* _Task directions_:
Only the lines from the start of the data below through the line that contains "red brick E7:H7 level 2 -> none" are to be copied, exactly and without pictures.

* _Provided records_:
*** Block opens ***

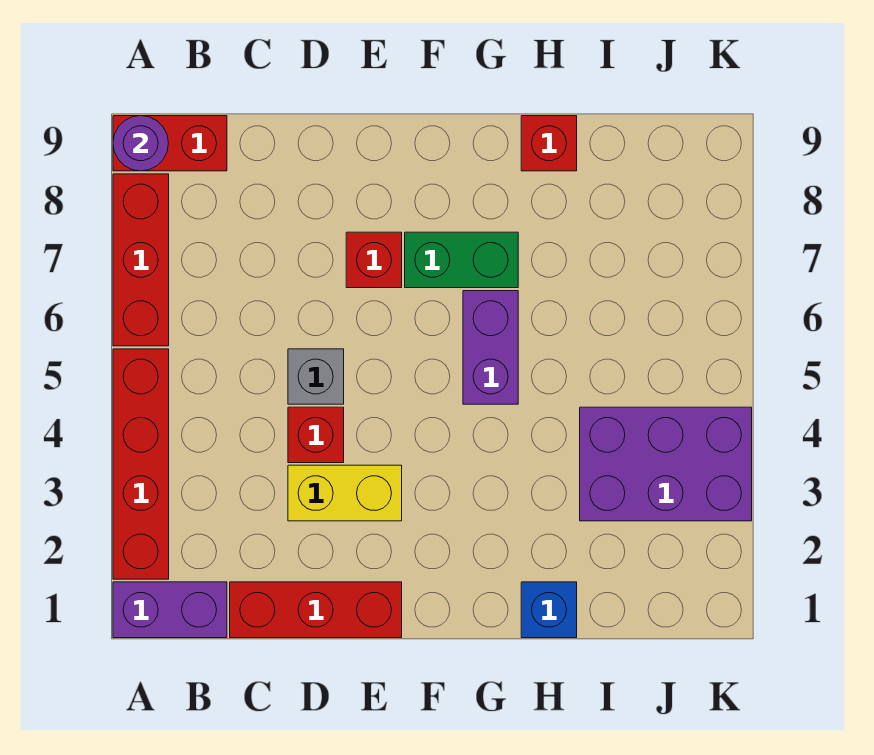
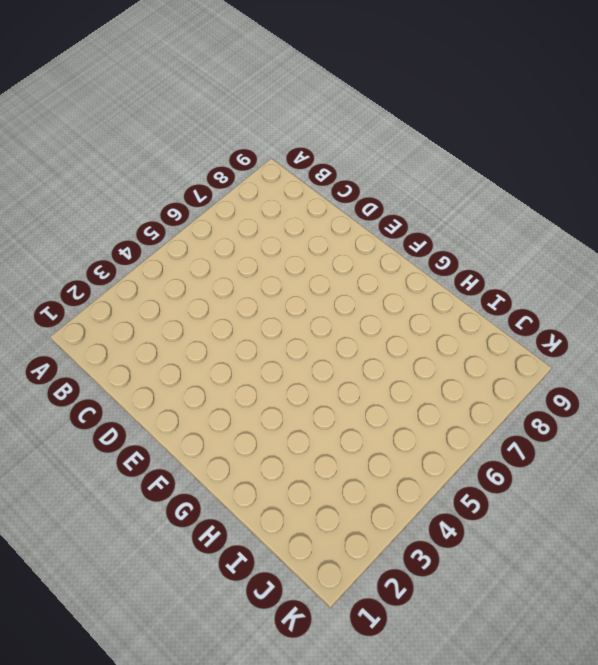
none -> purple brick A1:B1 level 1
none -> red brick A2:A5 level 1
none -> red brick A6:A8 level 1

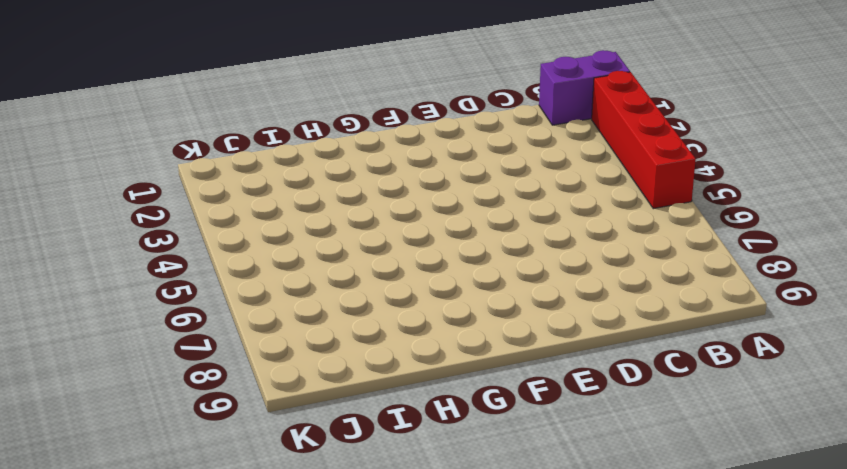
none -> red brick A6:A8 level 1
none -> red brick A9:B9 level 1
none -> red brick C1:E1 level 1

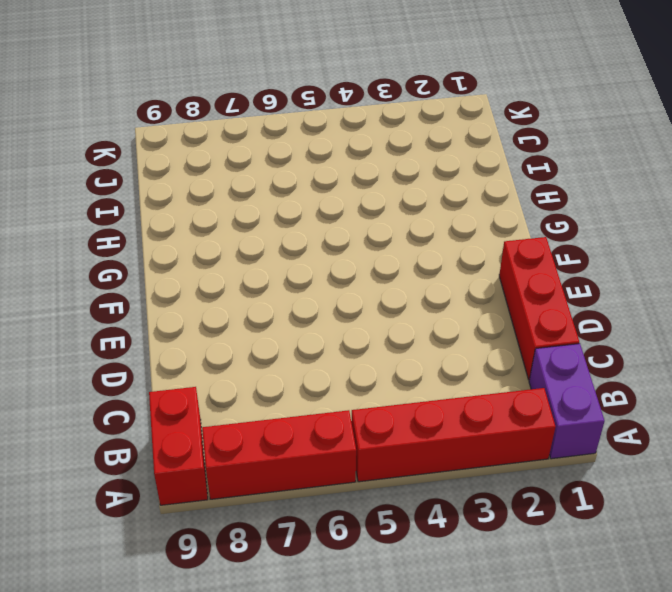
none -> yellow brick D3:E3 level 1
none -> red brick D4 level 1
none -> grey brick D5 level 1

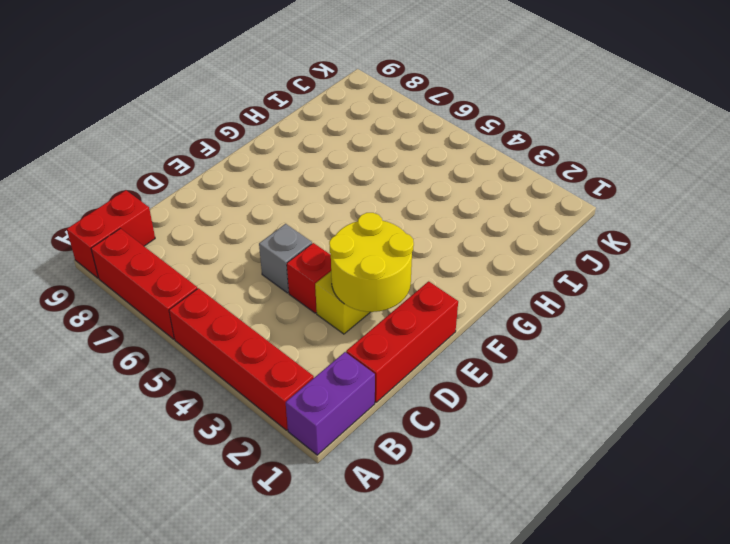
yellow round brick D2:E3 level 2 -> none
none -> red brick E7 level 1
none -> green brick F7:G7 level 1
none -> purple brick G5:G6 level 1

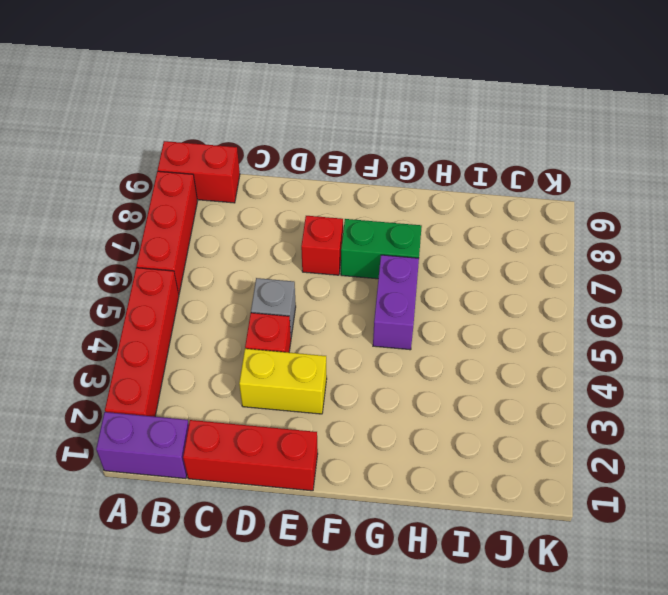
none -> blue brick H1 level 1
none -> red brick H9 level 1
none -> purple brick I3:K4 level 1

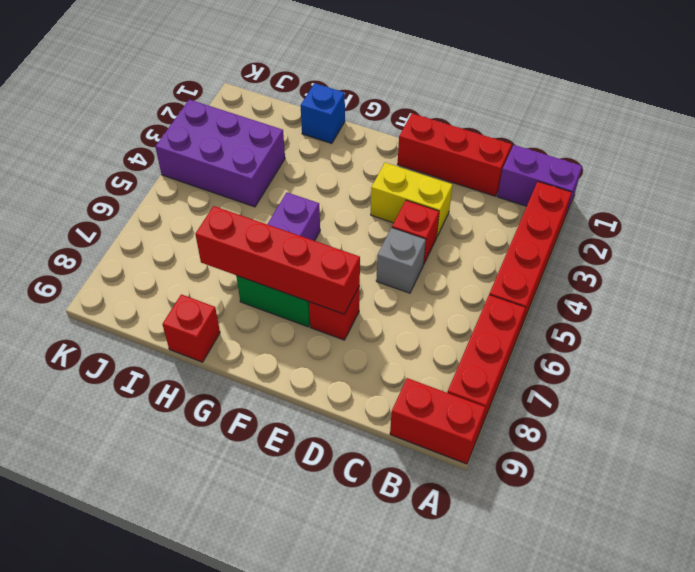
red brick E7:H7 level 2 -> none
none -> purple round brick A9 level 2

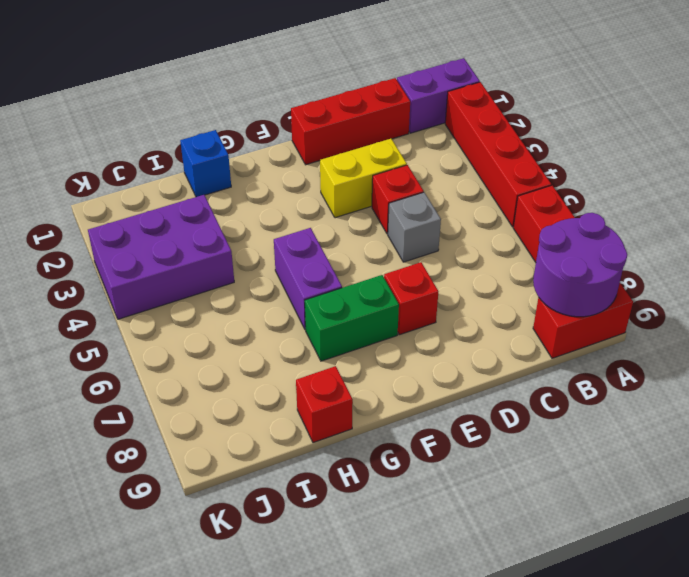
purple round brick A8:B9 level 2 -> purple round brick A9 level 2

*** Block closes ***

* _Task response_:
none -> purple brick A1:B1 level 1
none -> red brick A2:A5 level 1
none -> red brick A6:A8 level 1

none -> red brick A6:A8 level 1
none -> red brick A9:B9 level 1
none -> red brick C1:E1 level 1

none -> yellow brick D3:E3 level 1
none -> red brick D4 level 1
none -> grey brick D5 level 1

yellow round brick D2:E3 level 2 -> none
none -> red brick E7 level 1
none -> green brick F7:G7 level 1
none -> purple brick G5:G6 level 1

none -> blue brick H1 level 1
none -> red brick H9 level 1
none -> purple brick I3:K4 level 1

red brick E7:H7 level 2 -> none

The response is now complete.